(Dataset excerpts)
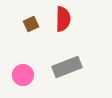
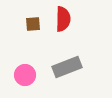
brown square: moved 2 px right; rotated 21 degrees clockwise
pink circle: moved 2 px right
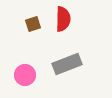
brown square: rotated 14 degrees counterclockwise
gray rectangle: moved 3 px up
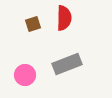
red semicircle: moved 1 px right, 1 px up
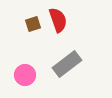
red semicircle: moved 6 px left, 2 px down; rotated 20 degrees counterclockwise
gray rectangle: rotated 16 degrees counterclockwise
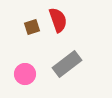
brown square: moved 1 px left, 3 px down
pink circle: moved 1 px up
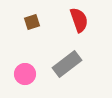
red semicircle: moved 21 px right
brown square: moved 5 px up
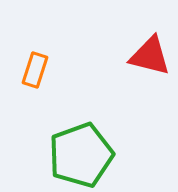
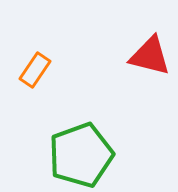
orange rectangle: rotated 16 degrees clockwise
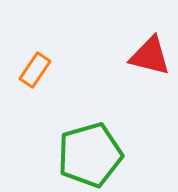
green pentagon: moved 9 px right; rotated 4 degrees clockwise
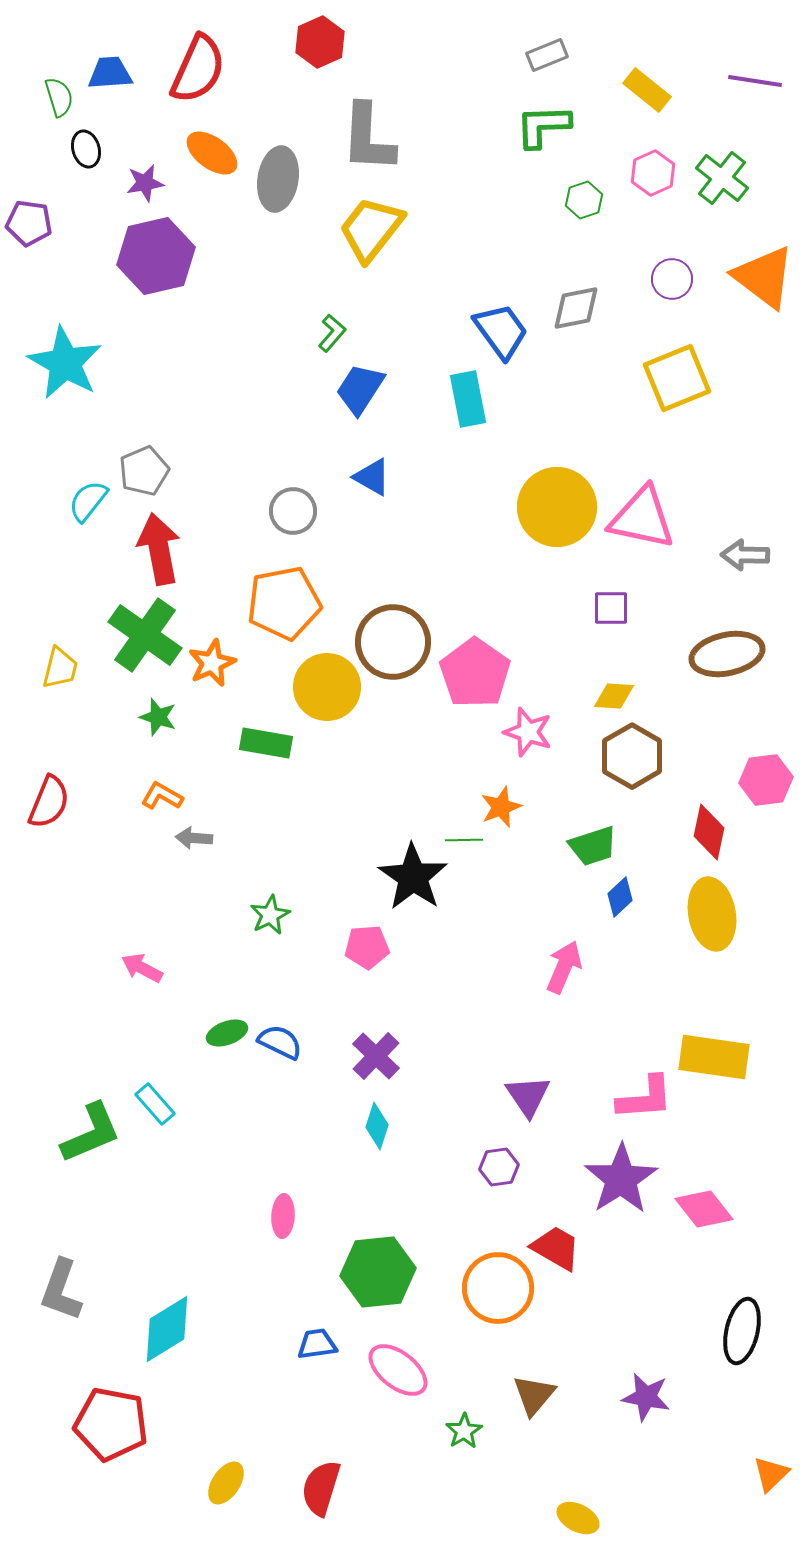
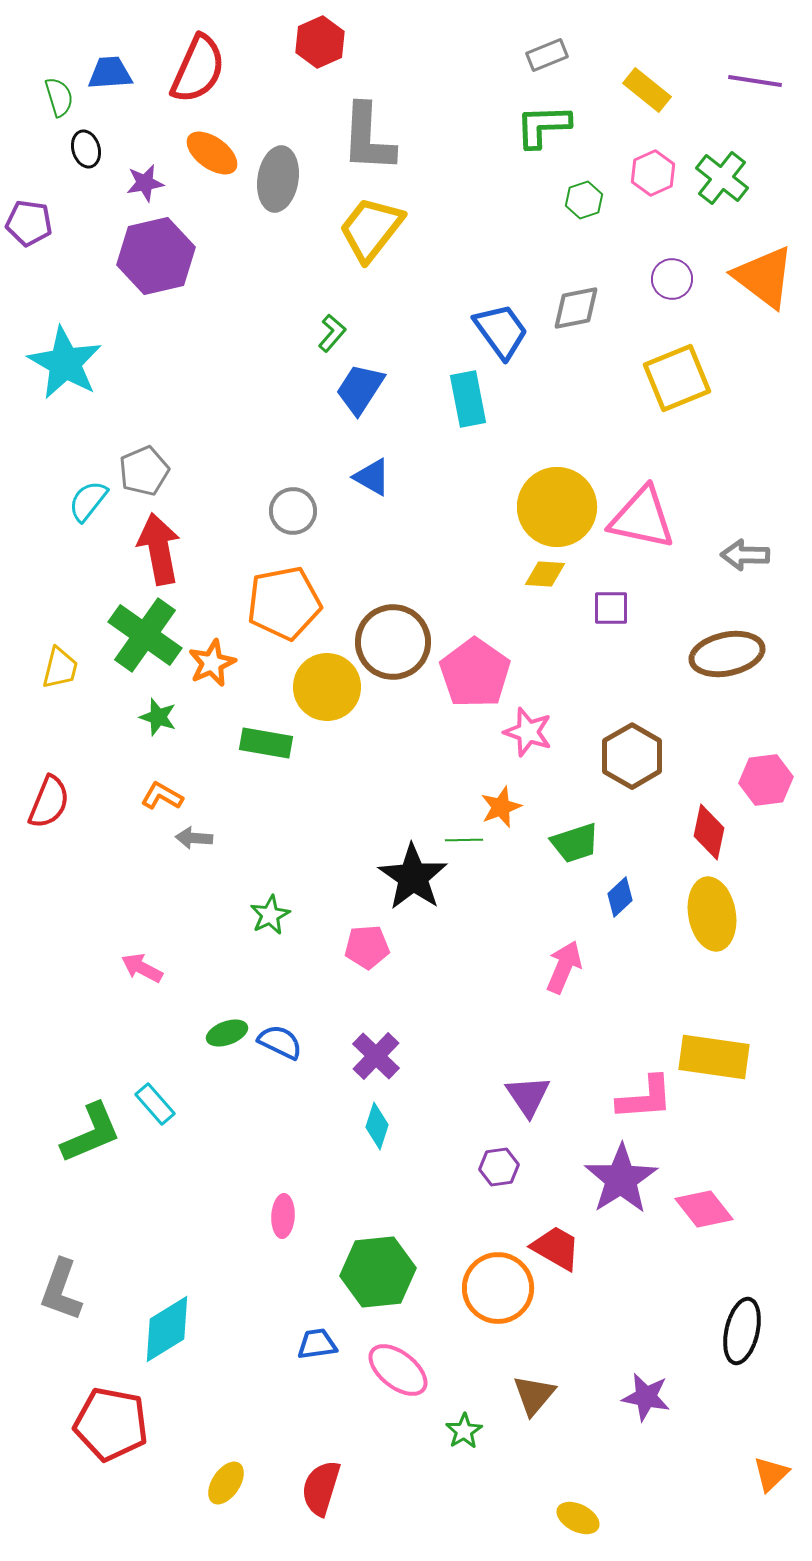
yellow diamond at (614, 696): moved 69 px left, 122 px up
green trapezoid at (593, 846): moved 18 px left, 3 px up
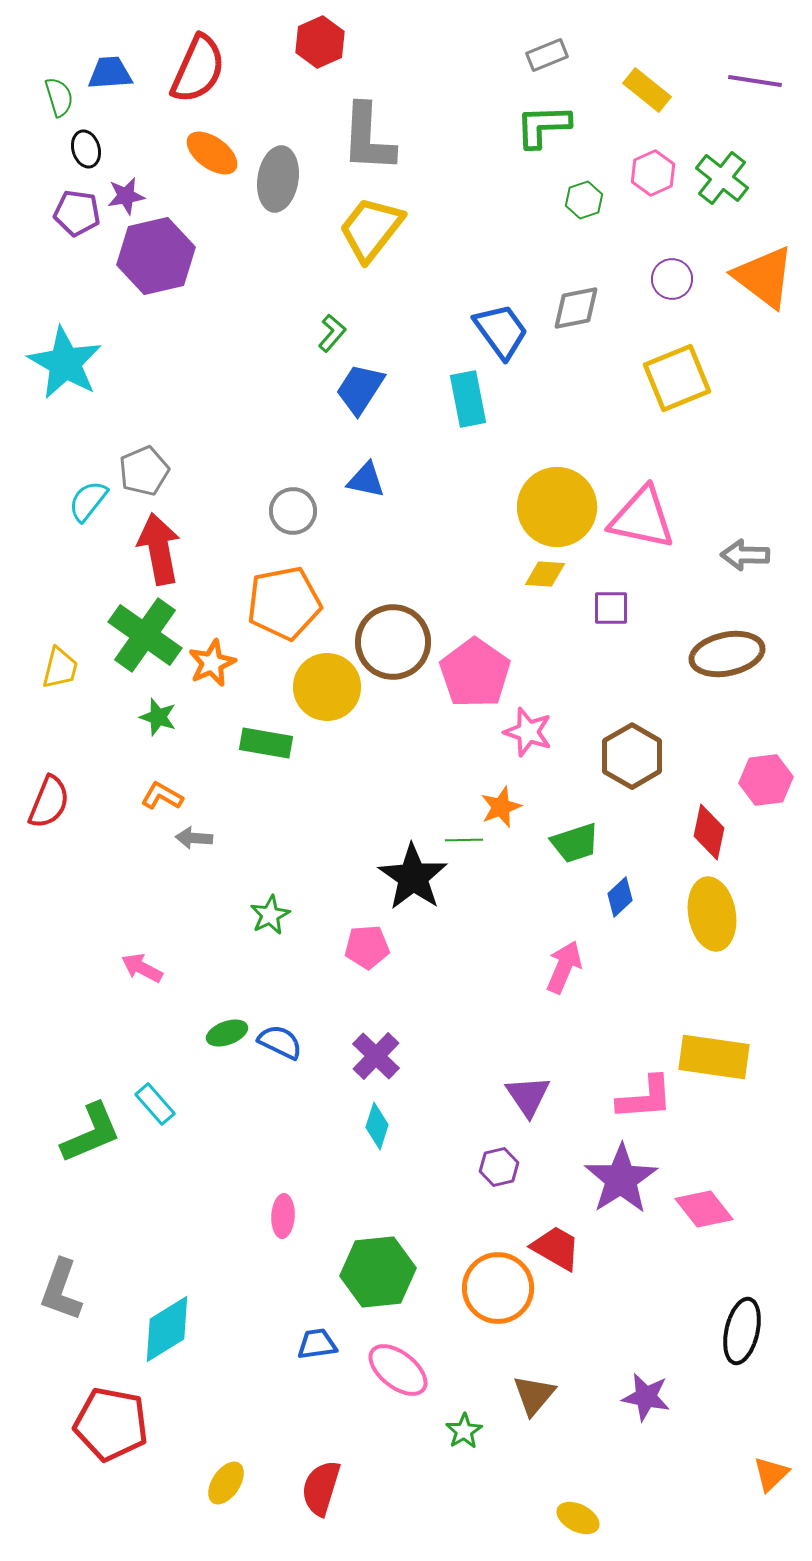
purple star at (145, 183): moved 19 px left, 13 px down
purple pentagon at (29, 223): moved 48 px right, 10 px up
blue triangle at (372, 477): moved 6 px left, 3 px down; rotated 18 degrees counterclockwise
purple hexagon at (499, 1167): rotated 6 degrees counterclockwise
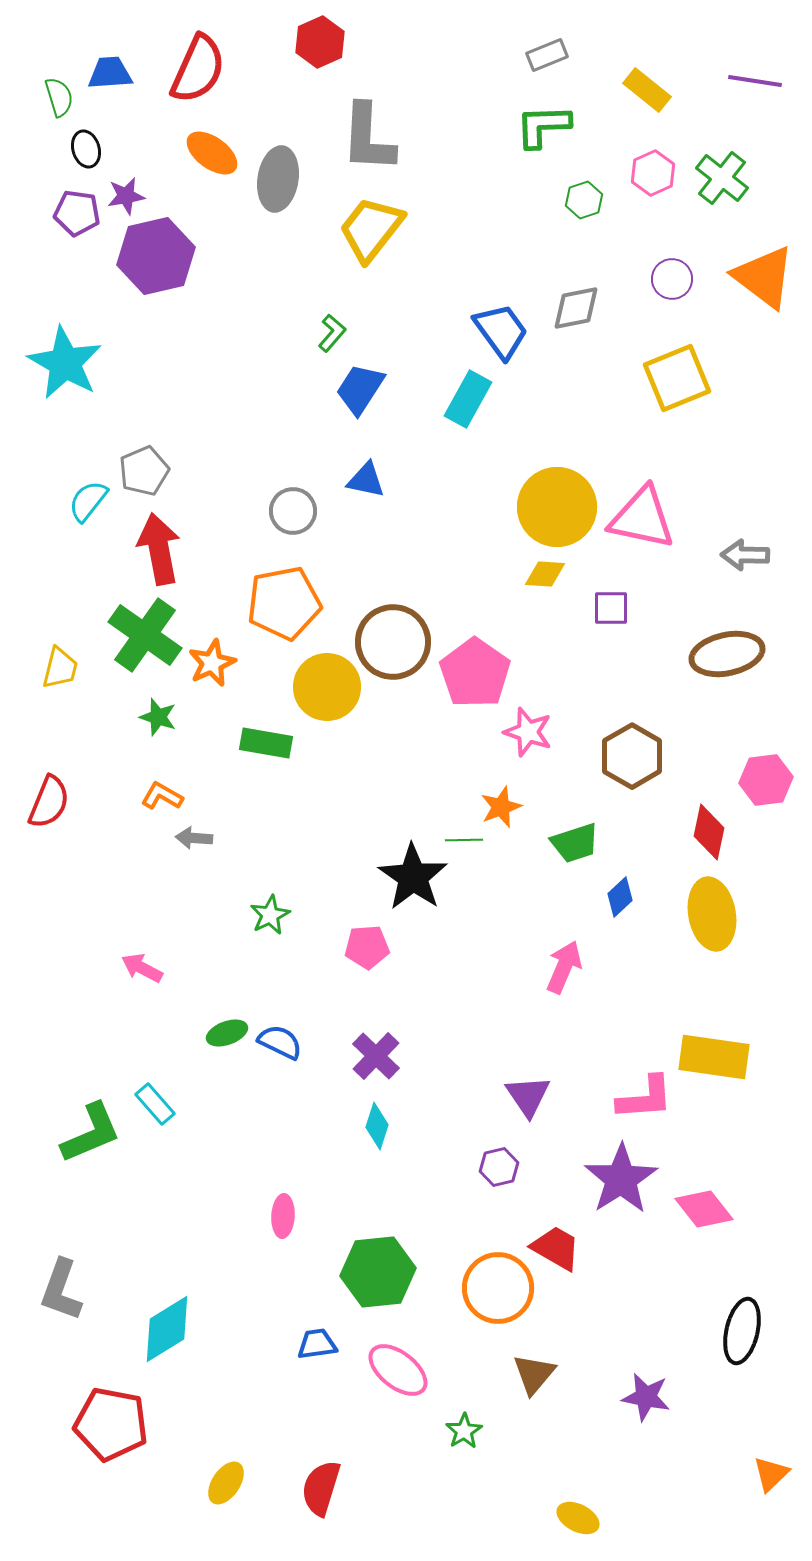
cyan rectangle at (468, 399): rotated 40 degrees clockwise
brown triangle at (534, 1395): moved 21 px up
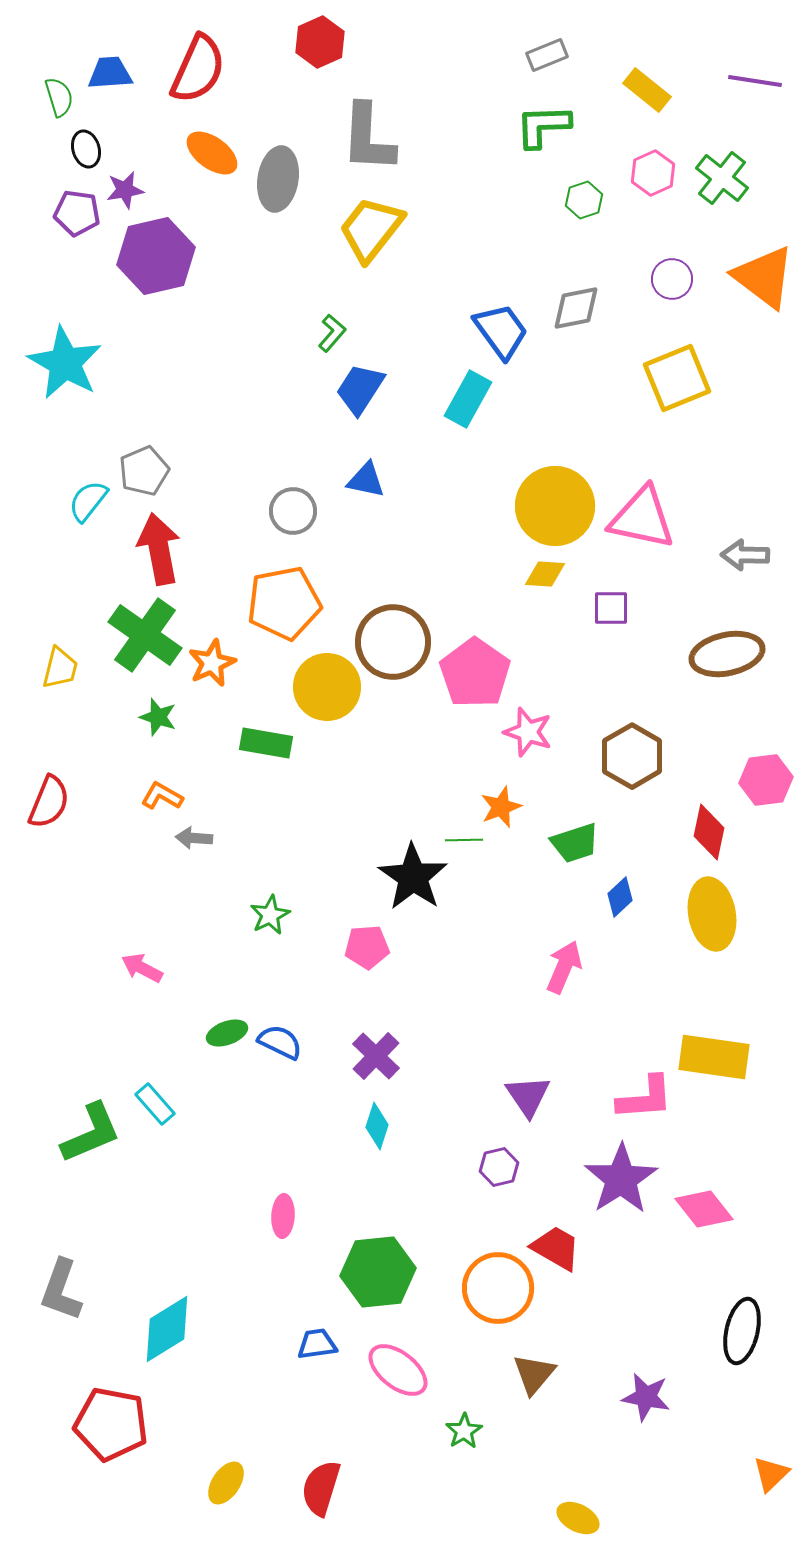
purple star at (126, 196): moved 1 px left, 6 px up
yellow circle at (557, 507): moved 2 px left, 1 px up
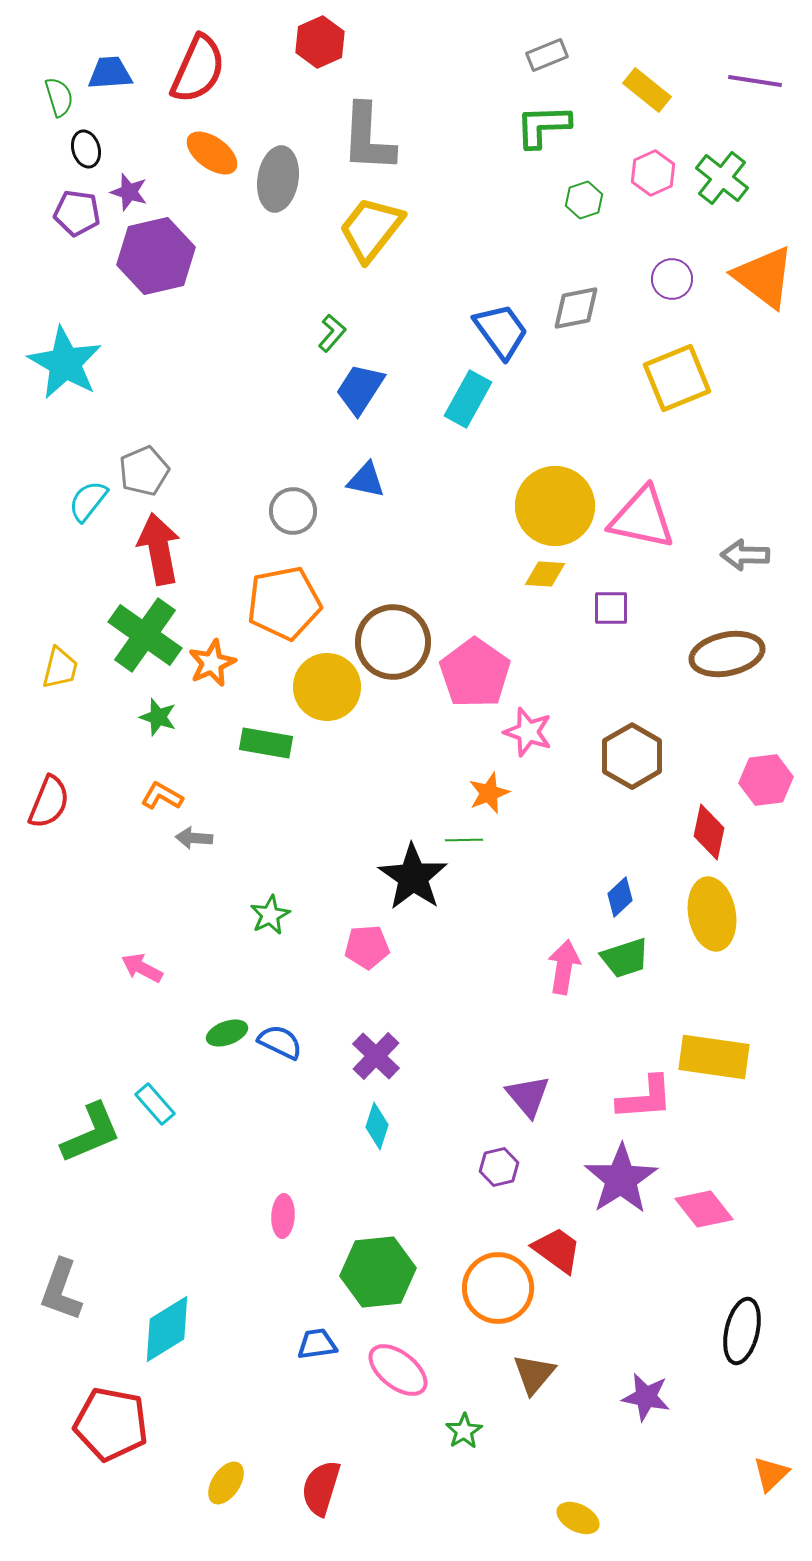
purple star at (125, 190): moved 4 px right, 2 px down; rotated 27 degrees clockwise
orange star at (501, 807): moved 12 px left, 14 px up
green trapezoid at (575, 843): moved 50 px right, 115 px down
pink arrow at (564, 967): rotated 14 degrees counterclockwise
purple triangle at (528, 1096): rotated 6 degrees counterclockwise
red trapezoid at (556, 1248): moved 1 px right, 2 px down; rotated 6 degrees clockwise
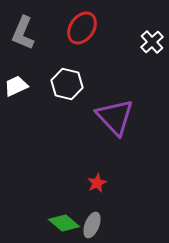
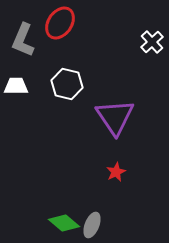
red ellipse: moved 22 px left, 5 px up
gray L-shape: moved 7 px down
white trapezoid: rotated 25 degrees clockwise
purple triangle: rotated 9 degrees clockwise
red star: moved 19 px right, 11 px up
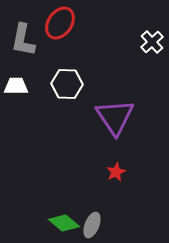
gray L-shape: rotated 12 degrees counterclockwise
white hexagon: rotated 12 degrees counterclockwise
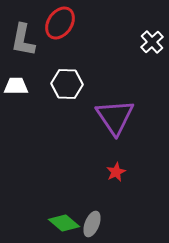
gray ellipse: moved 1 px up
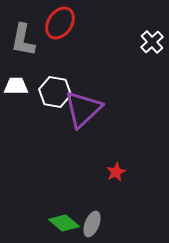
white hexagon: moved 12 px left, 8 px down; rotated 8 degrees clockwise
purple triangle: moved 32 px left, 8 px up; rotated 21 degrees clockwise
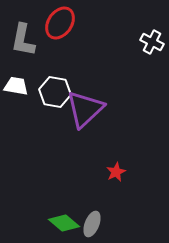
white cross: rotated 20 degrees counterclockwise
white trapezoid: rotated 10 degrees clockwise
purple triangle: moved 2 px right
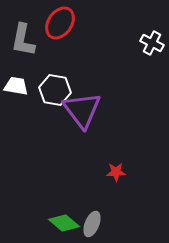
white cross: moved 1 px down
white hexagon: moved 2 px up
purple triangle: moved 3 px left, 1 px down; rotated 24 degrees counterclockwise
red star: rotated 24 degrees clockwise
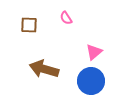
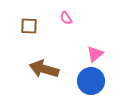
brown square: moved 1 px down
pink triangle: moved 1 px right, 2 px down
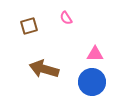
brown square: rotated 18 degrees counterclockwise
pink triangle: rotated 42 degrees clockwise
blue circle: moved 1 px right, 1 px down
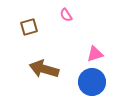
pink semicircle: moved 3 px up
brown square: moved 1 px down
pink triangle: rotated 18 degrees counterclockwise
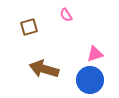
blue circle: moved 2 px left, 2 px up
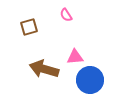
pink triangle: moved 20 px left, 3 px down; rotated 12 degrees clockwise
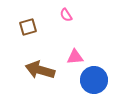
brown square: moved 1 px left
brown arrow: moved 4 px left, 1 px down
blue circle: moved 4 px right
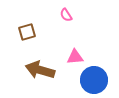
brown square: moved 1 px left, 5 px down
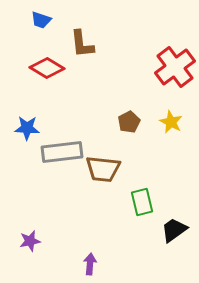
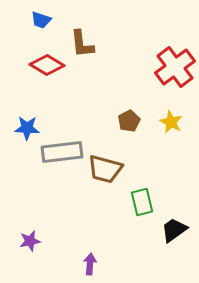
red diamond: moved 3 px up
brown pentagon: moved 1 px up
brown trapezoid: moved 2 px right; rotated 9 degrees clockwise
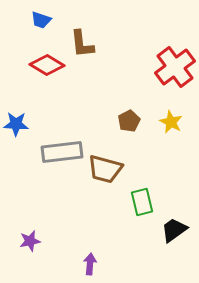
blue star: moved 11 px left, 4 px up
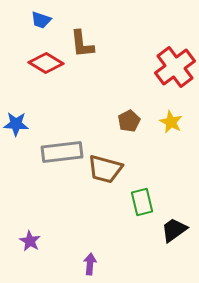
red diamond: moved 1 px left, 2 px up
purple star: rotated 30 degrees counterclockwise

## Task description
Turn every line of the listing above into a numbered list, leaving out the pictures.

## Completed task
1. brown square: moved 2 px right; rotated 21 degrees clockwise
2. pink circle: moved 2 px right
3. brown square: rotated 14 degrees counterclockwise
4. gray rectangle: moved 3 px up
5. red semicircle: moved 1 px right, 1 px up
6. red semicircle: moved 6 px left, 2 px down; rotated 20 degrees counterclockwise
7. gray rectangle: rotated 16 degrees counterclockwise
8. brown square: moved 1 px left, 3 px down
9. pink circle: moved 1 px up
10. red semicircle: moved 21 px right
11. brown square: moved 5 px up
12. orange rectangle: rotated 16 degrees clockwise
13. green pentagon: moved 9 px right; rotated 4 degrees clockwise
14. yellow diamond at (614, 696): moved 69 px left, 122 px up
15. green trapezoid at (593, 846): moved 18 px left, 3 px up
16. purple star at (145, 183): moved 19 px left, 13 px down
17. purple pentagon at (29, 223): moved 48 px right, 10 px up
18. blue triangle at (372, 477): moved 6 px left, 3 px down; rotated 18 degrees counterclockwise
19. purple hexagon at (499, 1167): rotated 6 degrees counterclockwise
20. cyan rectangle at (468, 399): rotated 40 degrees clockwise
21. brown triangle at (534, 1395): moved 21 px up
22. purple star at (126, 196): moved 1 px left, 6 px up
23. yellow circle at (557, 507): moved 2 px left, 1 px up
24. purple star at (125, 190): moved 4 px right, 2 px down; rotated 27 degrees clockwise
25. orange star at (501, 807): moved 12 px left, 14 px up
26. green trapezoid at (575, 843): moved 50 px right, 115 px down
27. pink arrow at (564, 967): rotated 14 degrees counterclockwise
28. purple triangle at (528, 1096): rotated 6 degrees counterclockwise
29. red trapezoid at (556, 1248): moved 1 px right, 2 px down; rotated 6 degrees clockwise
30. red ellipse: moved 22 px left, 5 px up
31. gray L-shape: moved 7 px down
32. white trapezoid: rotated 25 degrees clockwise
33. purple triangle: rotated 9 degrees clockwise
34. red star: moved 19 px right, 11 px up
35. gray L-shape: rotated 12 degrees counterclockwise
36. white hexagon: rotated 12 degrees counterclockwise
37. gray ellipse: moved 1 px up
38. white hexagon: moved 12 px left, 8 px down; rotated 8 degrees clockwise
39. purple triangle: moved 32 px left, 8 px up; rotated 21 degrees clockwise
40. white cross: rotated 20 degrees counterclockwise
41. white trapezoid: rotated 10 degrees clockwise
42. purple triangle: moved 2 px right
43. white cross: moved 1 px down
44. white hexagon: moved 2 px up
45. purple triangle: moved 3 px left, 1 px down; rotated 24 degrees counterclockwise
46. red star: rotated 24 degrees clockwise
47. brown square: moved 1 px down
48. pink triangle: moved 1 px right, 2 px down
49. brown square: rotated 18 degrees counterclockwise
50. pink triangle: rotated 42 degrees clockwise
51. blue circle: moved 1 px right, 1 px down
52. pink semicircle: moved 3 px up
53. brown square: moved 1 px down
54. pink triangle: rotated 18 degrees counterclockwise
55. blue circle: moved 2 px left, 2 px up
56. pink triangle: moved 20 px left, 3 px down; rotated 12 degrees clockwise
57. brown square: moved 1 px left
58. brown arrow: moved 4 px left, 1 px down
59. blue circle: moved 4 px right
60. brown square: moved 1 px left, 5 px down
61. red diamond: moved 3 px up
62. brown pentagon: moved 1 px up
63. brown trapezoid: moved 2 px right; rotated 9 degrees clockwise
64. blue star: moved 11 px left, 4 px up
65. red diamond: moved 1 px left, 2 px up
66. purple star: rotated 30 degrees counterclockwise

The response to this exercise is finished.